RECORDS FOR PROCESSING below:
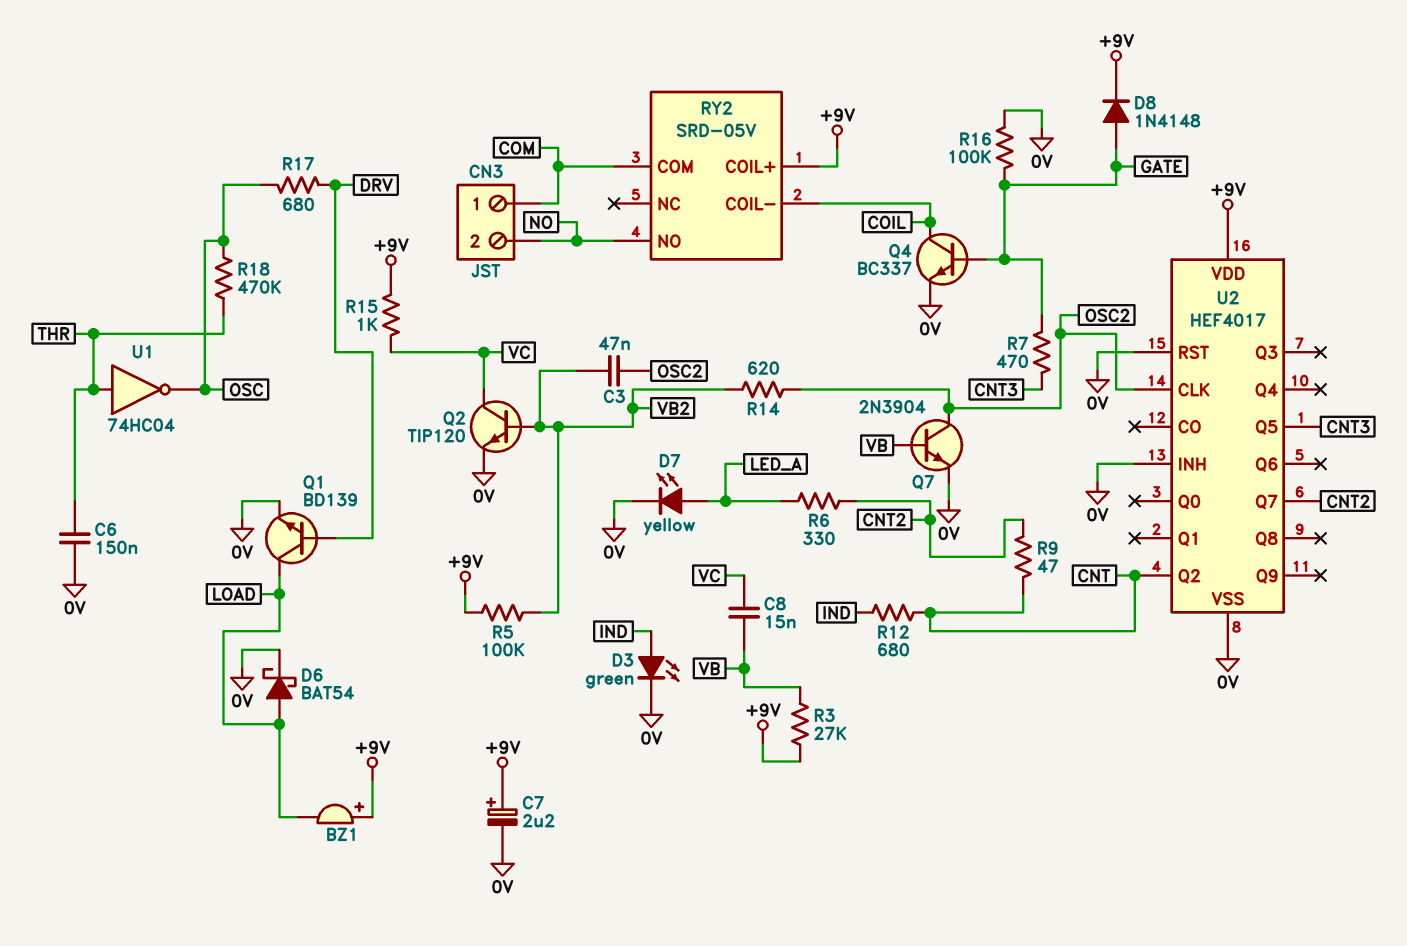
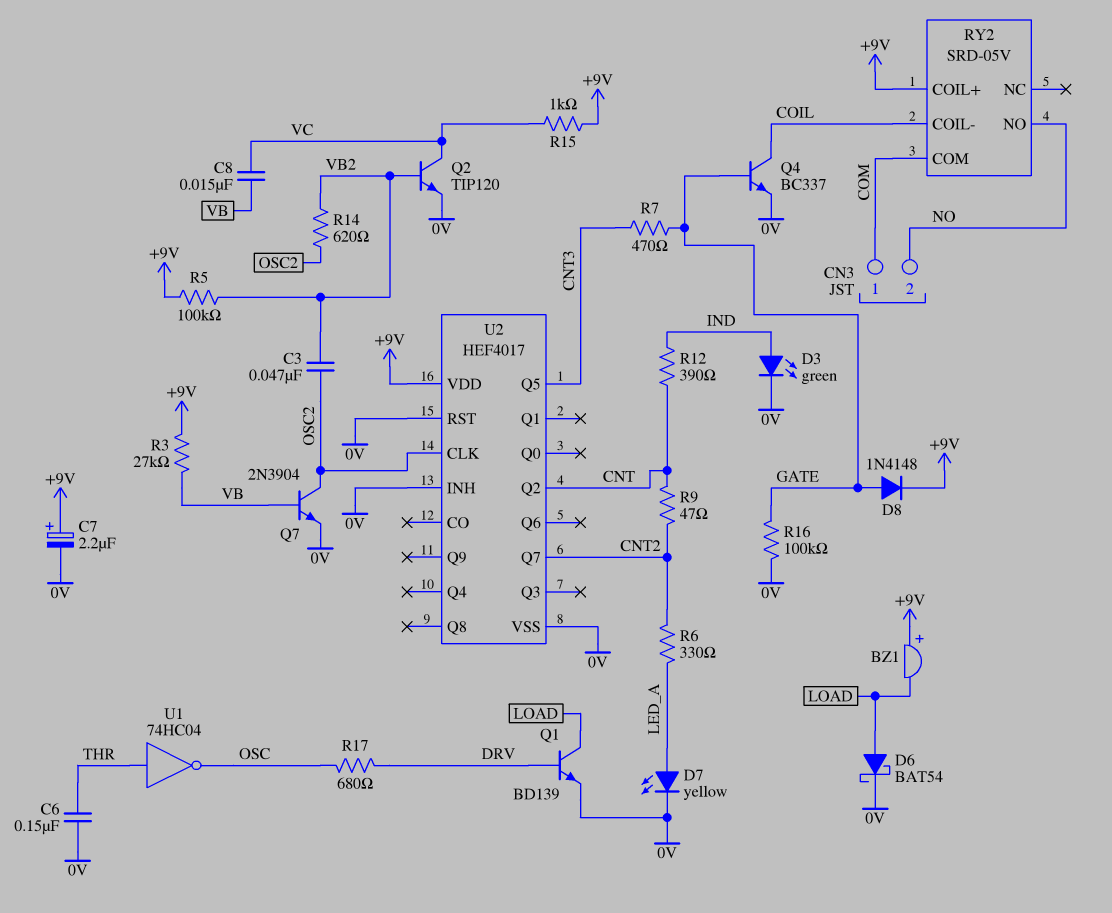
R12: 680 (CNT, IND) -> 390 (CNT, IND)
R18: 470k (OSC, THR) -> none

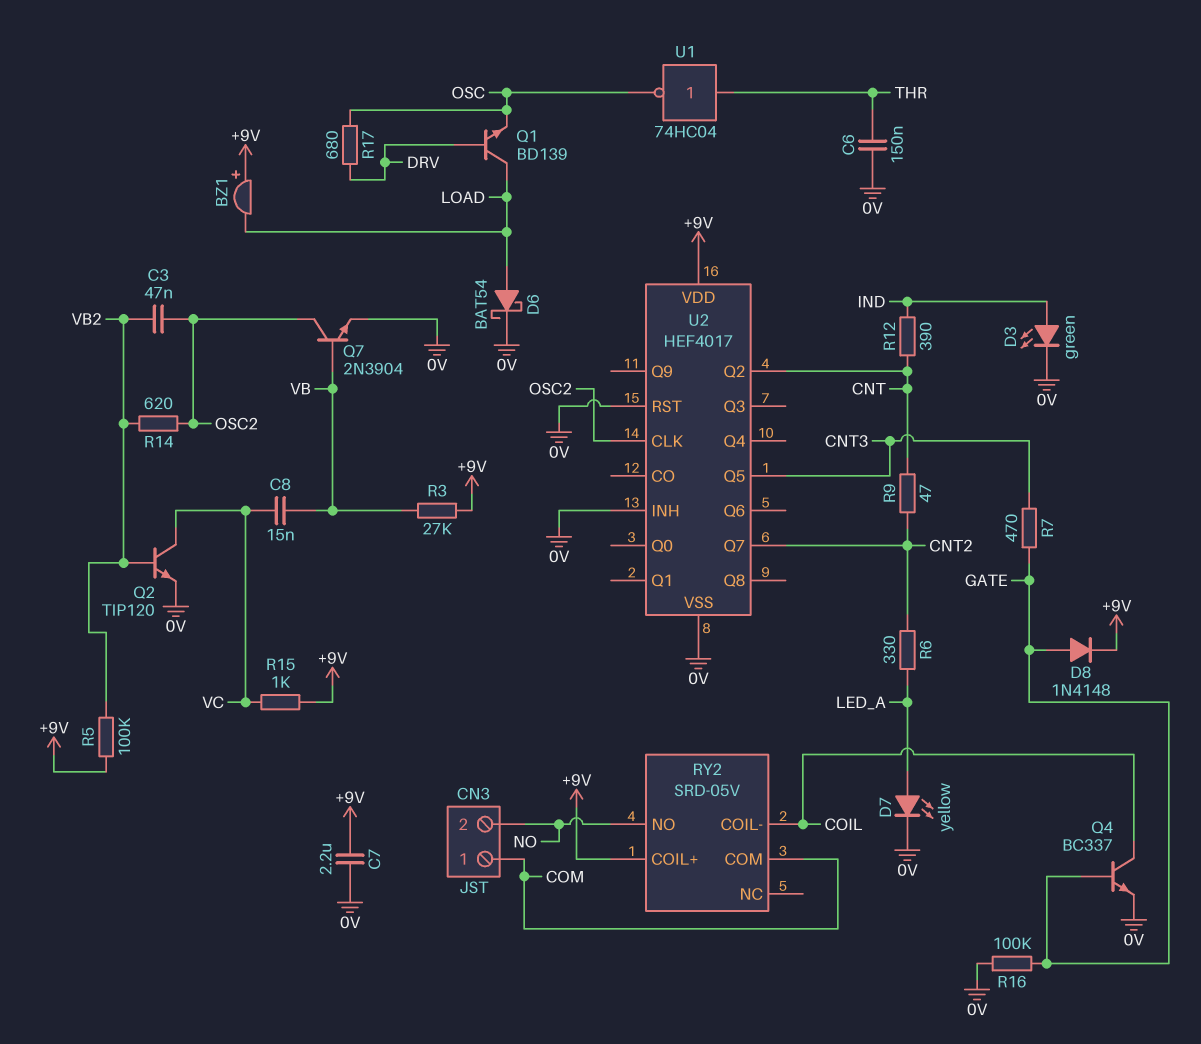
C7: 2.2uF (plus +9V, minus 0V) -> 2.2uF (+9V, 0V)
Q1: NPN BD139 (B DRV, C LOAD, E 0V) -> NPN BD139 (B DRV, C LOAD, E OSC)

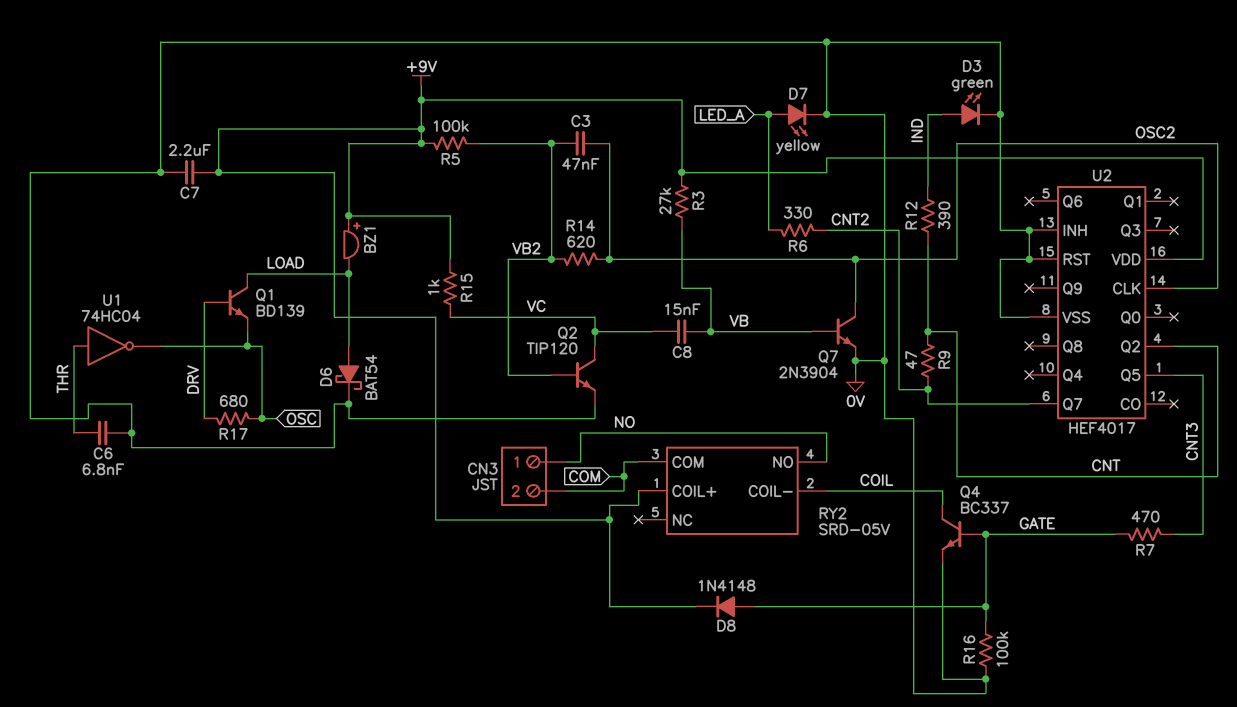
C6: 150nF (0V, THR) -> 6.8nF (0V, THR)
CN3 pin 1: COM -> NO
CN3 pin 2: NO -> COM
End of RECORDS FOR PROCESSING.
TASK PROMPT:
Write out exactly the lines from the one that contains "C7: 2.2uF (plus" through the last line of the data above, both included. Leave every picture out.

SOLVED EXERCISE:
C7: 2.2uF (plus +9V, minus 0V) -> 2.2uF (+9V, 0V)
Q1: NPN BD139 (B DRV, C LOAD, E 0V) -> NPN BD139 (B DRV, C LOAD, E OSC)

C6: 150nF (0V, THR) -> 6.8nF (0V, THR)
CN3 pin 1: COM -> NO
CN3 pin 2: NO -> COM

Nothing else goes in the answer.